Every line from the one containing "R2: 560 (LED, Y16) -> 2.2k (LED, Y16)" to the end of the records below should be returned exactly; pictures are to be dropped.
= = = =
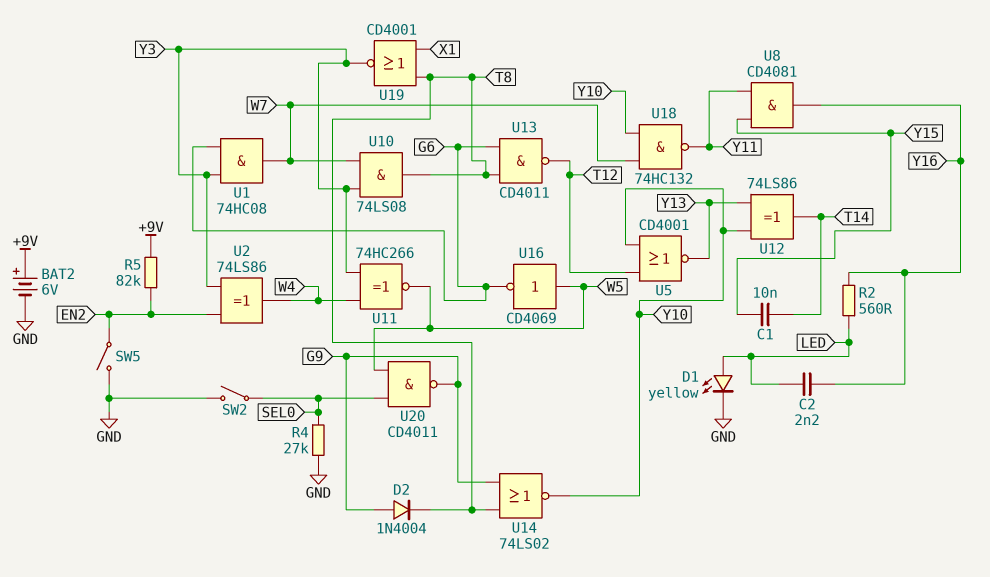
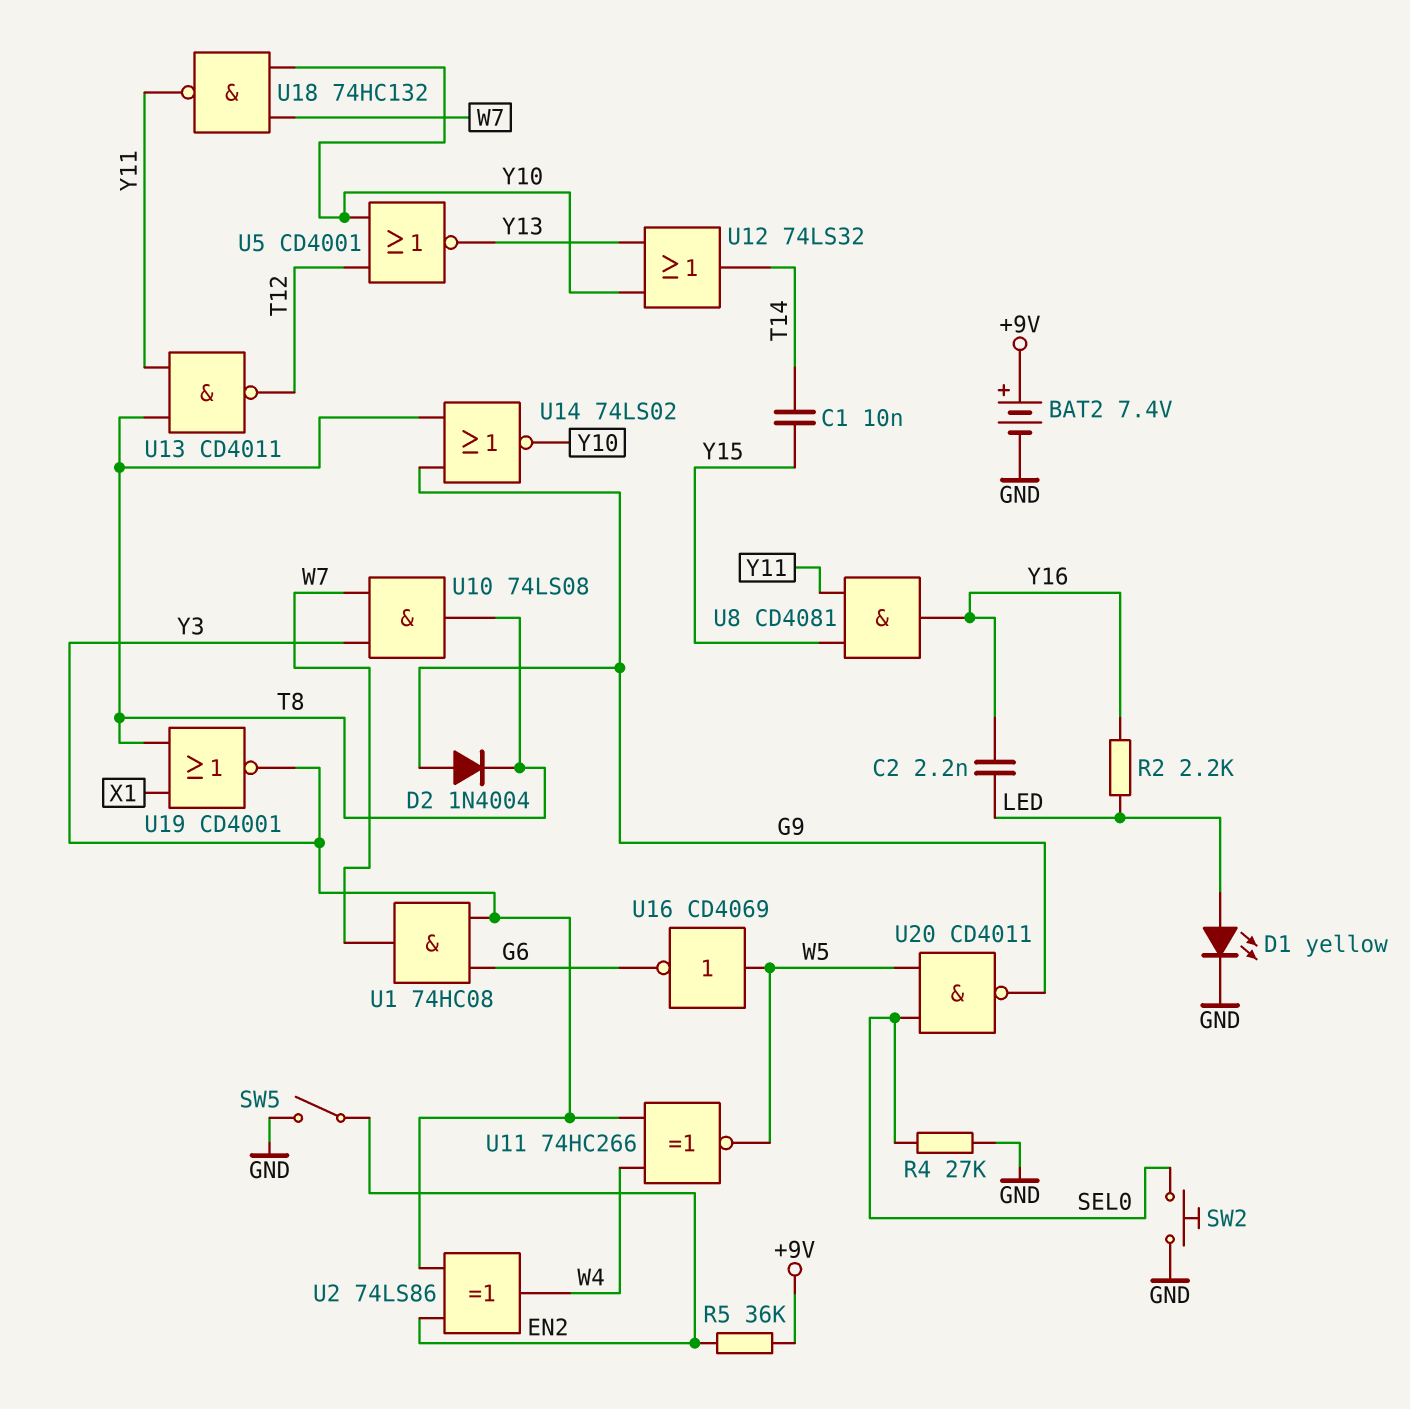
BAT2: 6V (plus +9V, minus GND) -> 7.4V (plus +9V, minus GND)
R2: 560 (LED, Y16) -> 2.2k (LED, Y16)
R5: 82k (+9V, EN2) -> 36k (+9V, EN2)
SW2: switch (GND, SEL0) -> button (GND, SEL0)
U12: XOR 74LS86 (in Y10, in Y13, out T14) -> OR 74LS32 (in Y10, in Y13, out T14)
U13: NAND CD4011 (in G6, in T8, out T12) -> NAND CD4011 (in T8, in Y11, out T12)

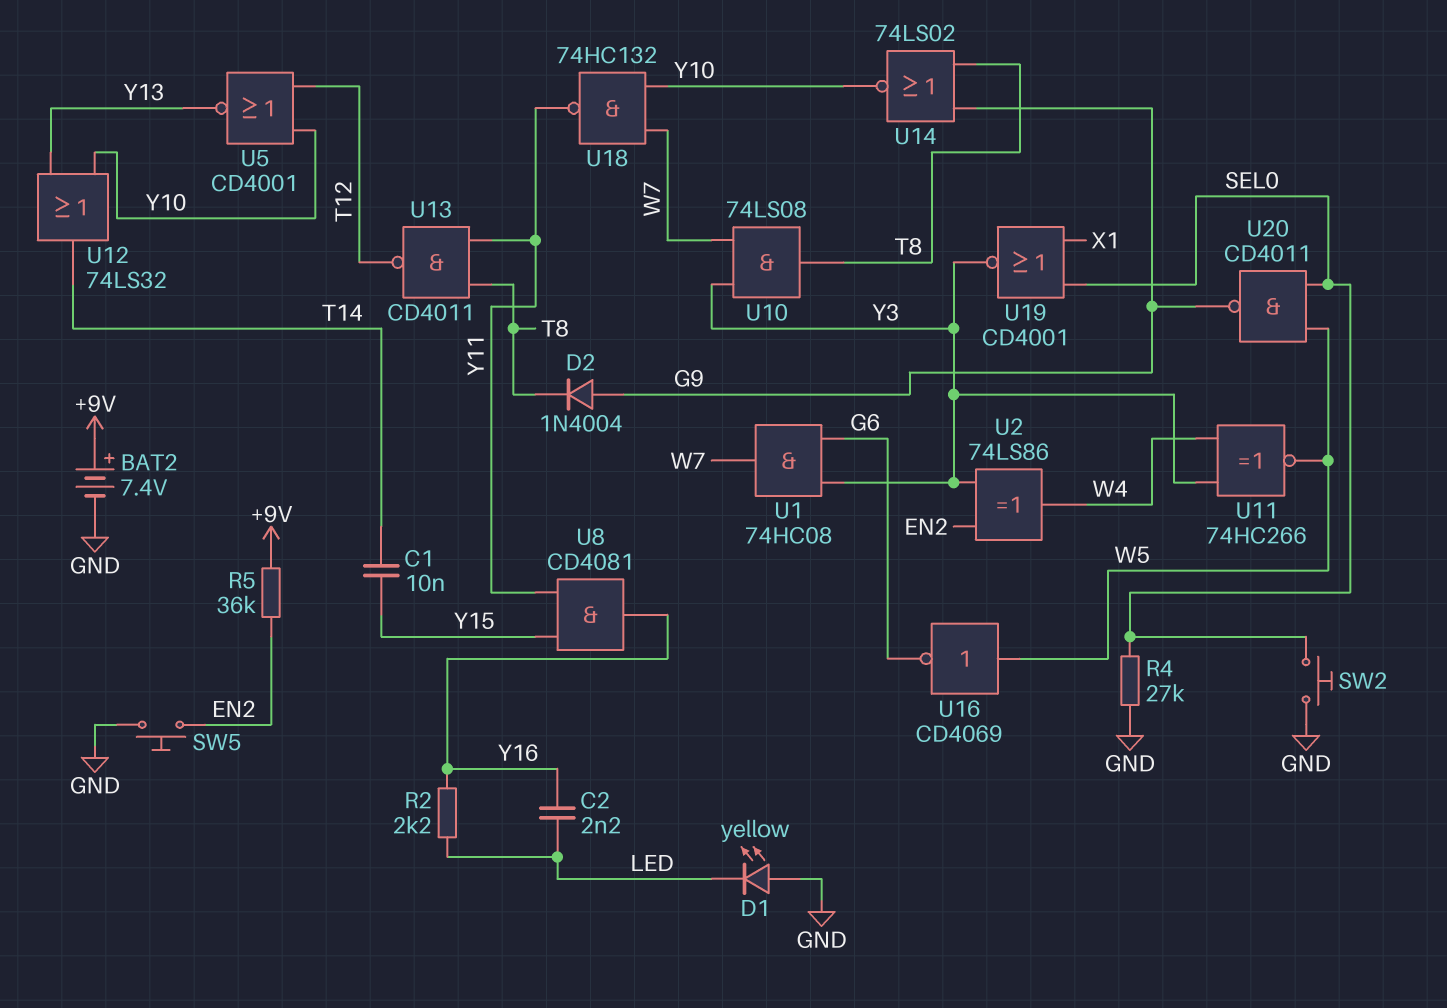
D1: LED yellow (A LED, K GND) -> LED yellow (A GND, K LED)
SW5: switch (EN2, GND) -> button (EN2, GND)
U19: NOR CD4001 (in T8, in X1, out Y3) -> NOR CD4001 (in SEL0, in X1, out Y3)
= = = =
*RESULT OF THIS EXERCISE*:
R2: 560 (LED, Y16) -> 2.2k (LED, Y16)
R5: 82k (+9V, EN2) -> 36k (+9V, EN2)
SW2: switch (GND, SEL0) -> button (GND, SEL0)
U12: XOR 74LS86 (in Y10, in Y13, out T14) -> OR 74LS32 (in Y10, in Y13, out T14)
U13: NAND CD4011 (in G6, in T8, out T12) -> NAND CD4011 (in T8, in Y11, out T12)

D1: LED yellow (A LED, K GND) -> LED yellow (A GND, K LED)
SW5: switch (EN2, GND) -> button (EN2, GND)
U19: NOR CD4001 (in T8, in X1, out Y3) -> NOR CD4001 (in SEL0, in X1, out Y3)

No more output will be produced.